### What is expected
Exactly the lines from the line that has "brown padlock [510,202,561,257]" through the final line below are to be retyped, and the pictures are not.

• • •

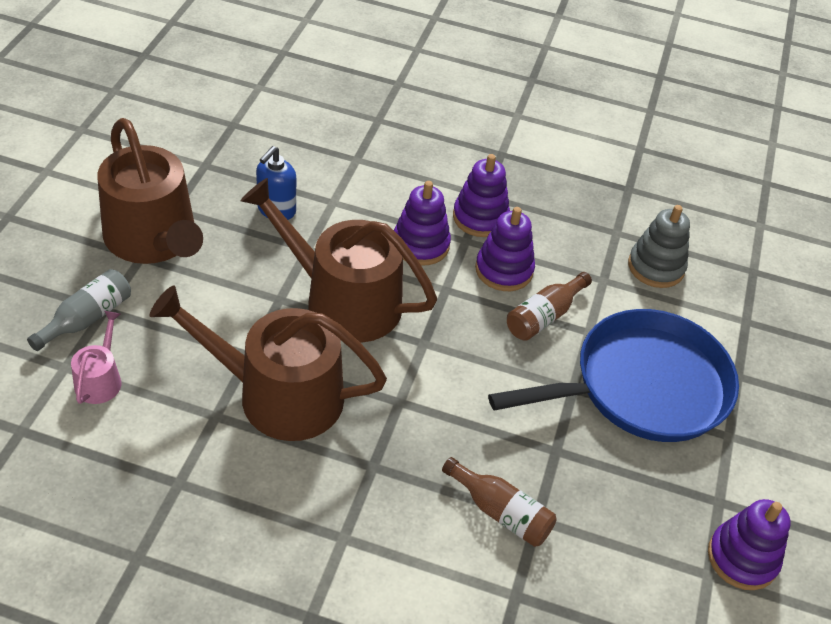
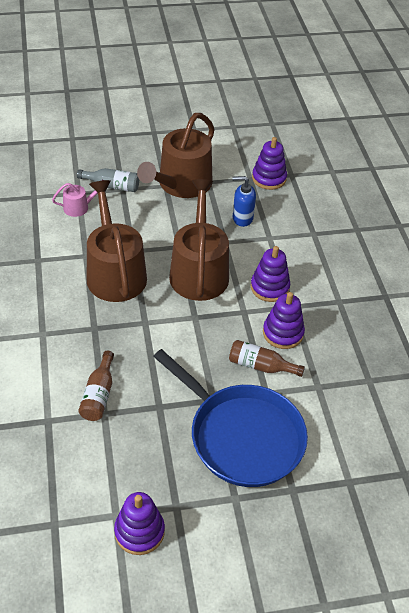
camera: 65 degrees right, 0 degrees up
purple stacking toy [453,154,510,237] -> purple stacking toy moved to [252,137,287,190]
grey stacking toy [628,205,690,288] -> none

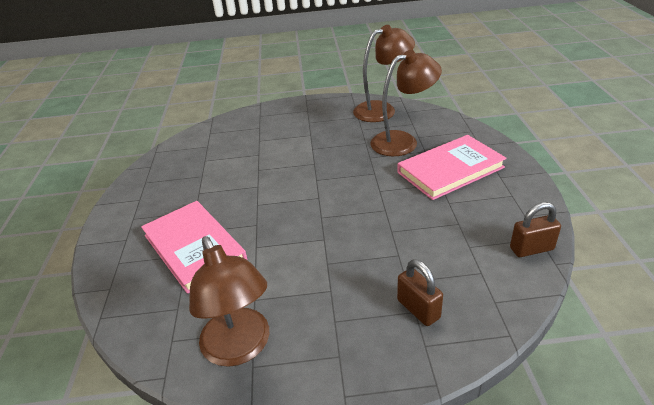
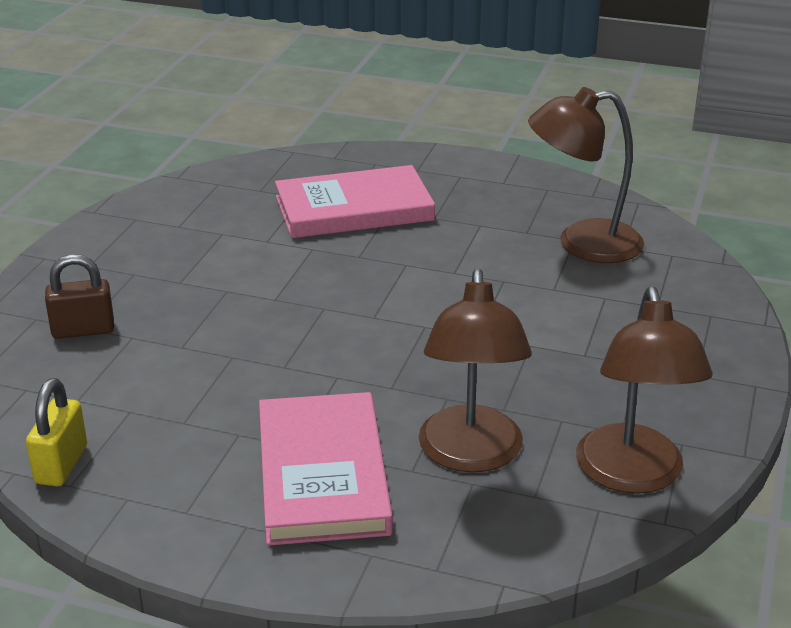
camera: 110 degrees right, 5 degrees down
brown lamp [189,236,269,367] -> brown lamp moved to [528,87,644,263]
brown padlock [510,202,561,257] -> yellow padlock [26,378,87,486]

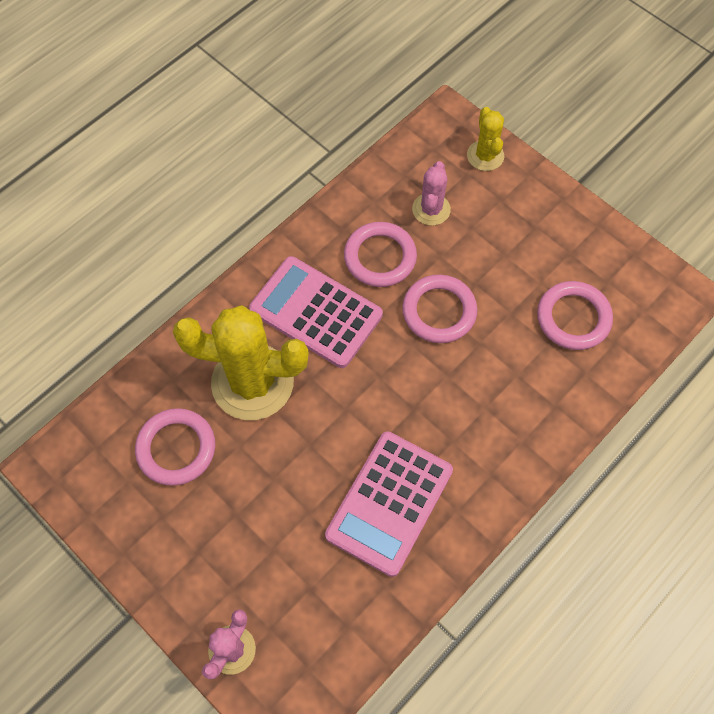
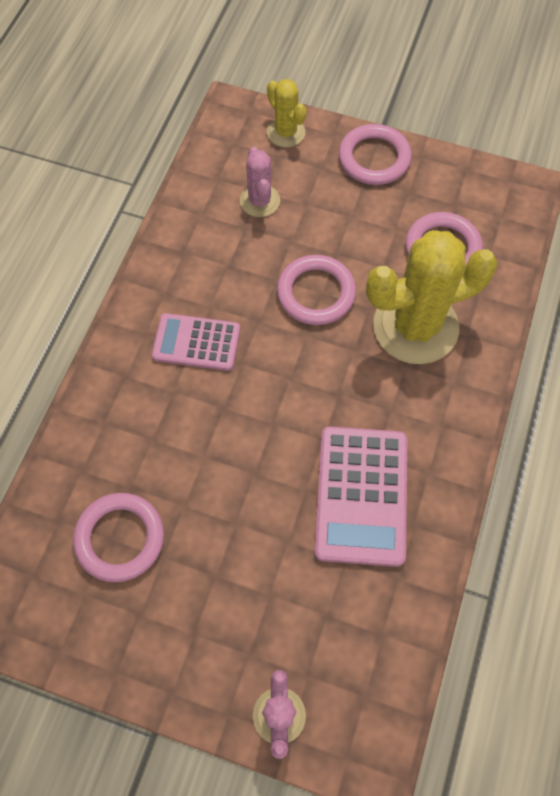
camera: 25 degrees left, 0 degrees up
yellow cactus [173,305,309,420] -> yellow cactus moved to [366,230,498,364]
pink calculator [249,256,383,368] -> pink calculator [152,313,240,371], size x0.65
pink ring [344,222,417,287] -> pink ring moved to [339,124,412,185]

• • •

### Your solution
brown padlock [510,202,561,257] -> yellow padlock [26,378,87,486]

camera: 25 degrees left, 0 degrees up
yellow cactus [173,305,309,420] -> yellow cactus moved to [366,230,498,364]
pink calculator [249,256,383,368] -> pink calculator [152,313,240,371], size x0.65
pink ring [344,222,417,287] -> pink ring moved to [339,124,412,185]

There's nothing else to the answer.